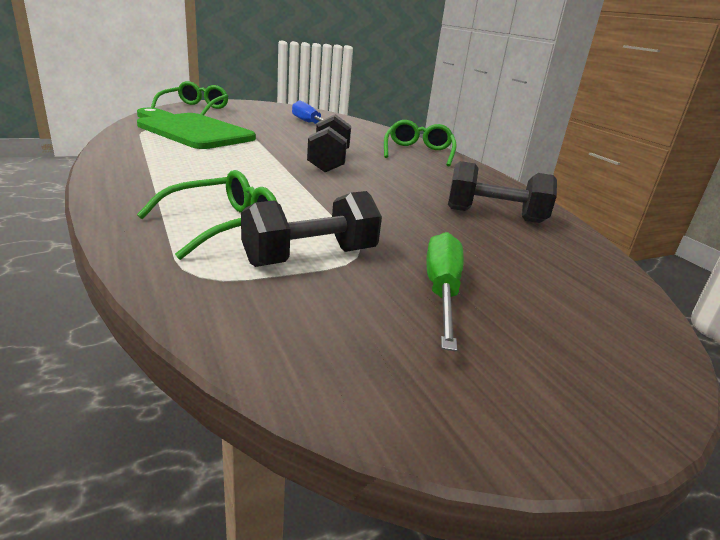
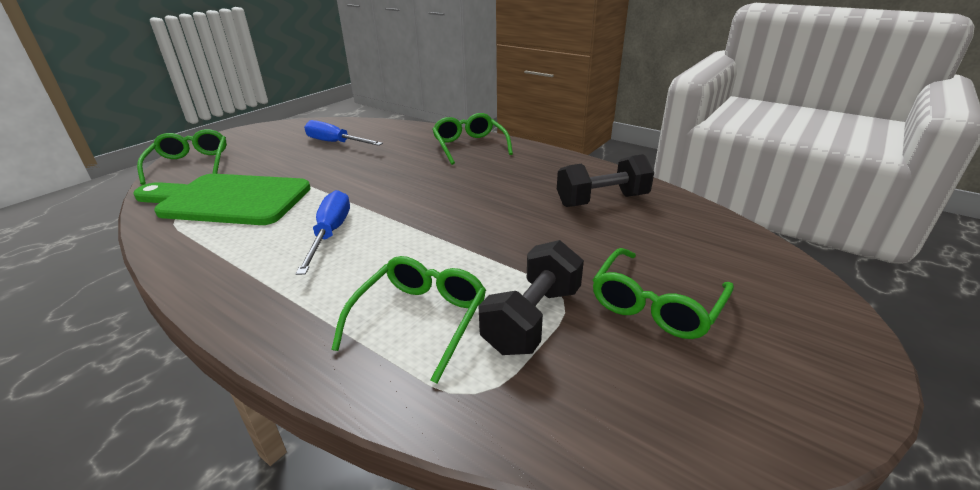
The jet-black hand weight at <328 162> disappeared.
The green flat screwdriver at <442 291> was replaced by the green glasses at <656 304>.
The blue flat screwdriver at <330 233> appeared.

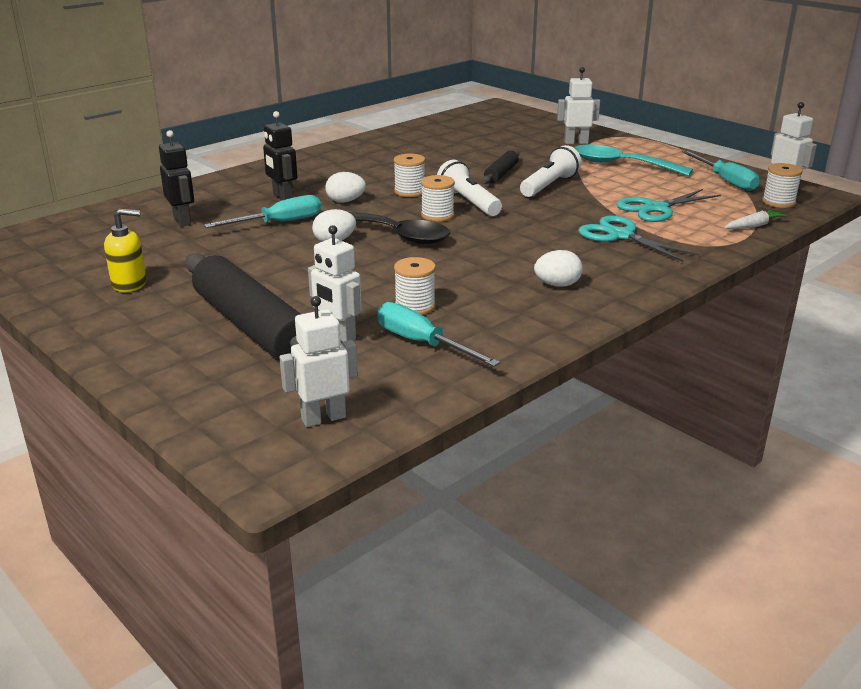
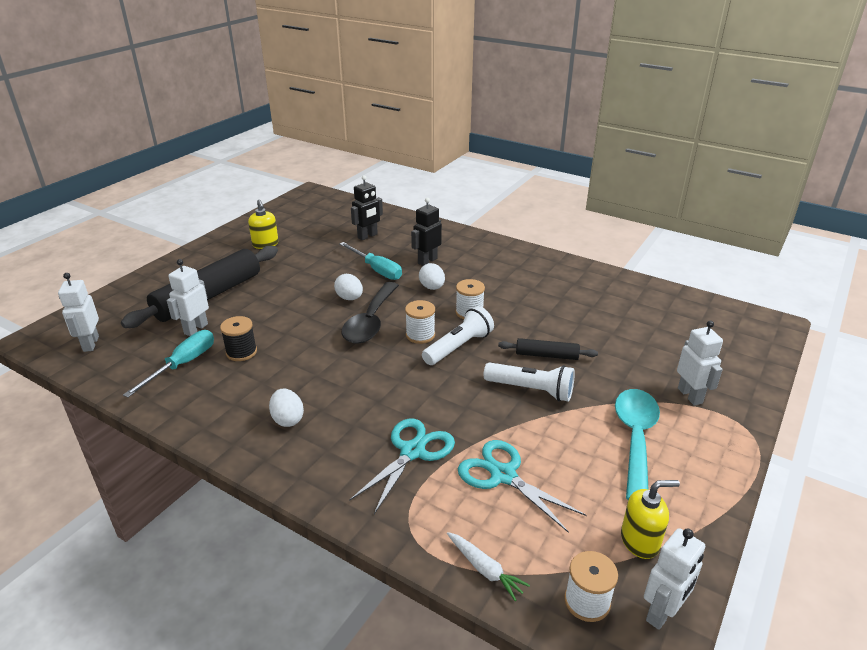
The white toy robot at <323 418> turned 150 degrees counterclockwise.
The white reel of thread at <415 306> became the jet-black reel of thread at <241 352>.
The turquoise flat screwdriver at <725 181> was replaced by the bright yellow soap pump at <640 541>.

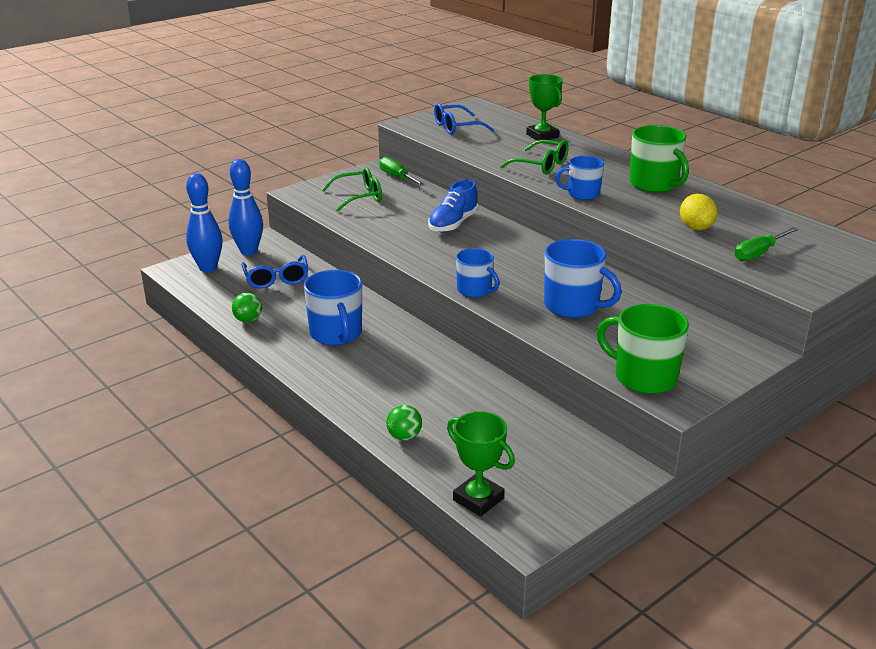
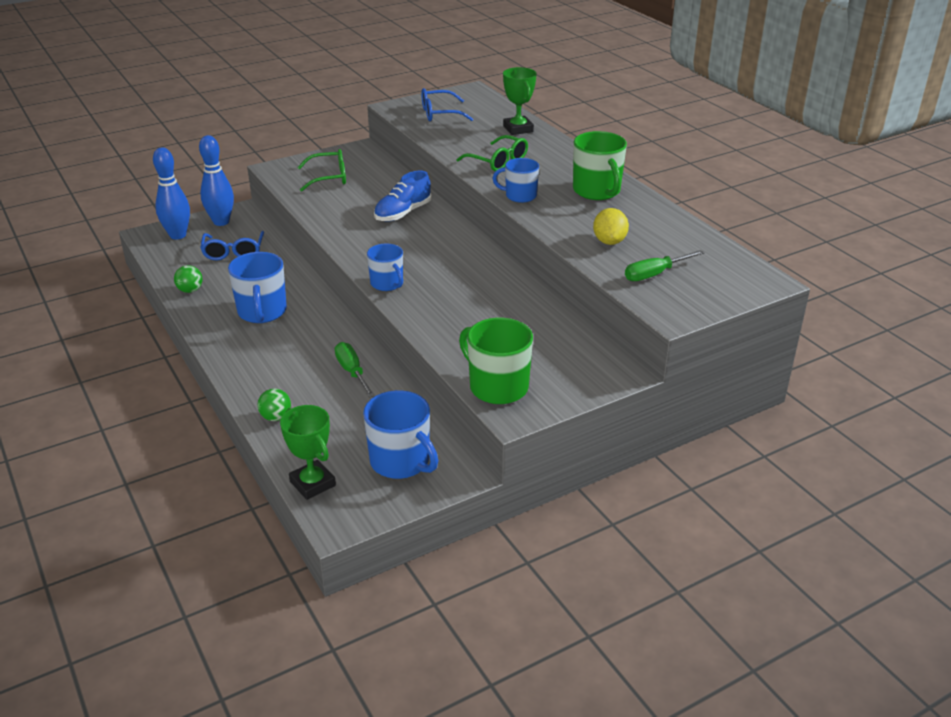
The green flat screwdriver moved from <397 177> to <352 372>.
The blue tea mug moved from <573 306> to <401 462>.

- **EXERCISE**:
State the number of lines above that include the word "screwdriver", and write nothing besides that number.

- **TASK SOLUTION**:
4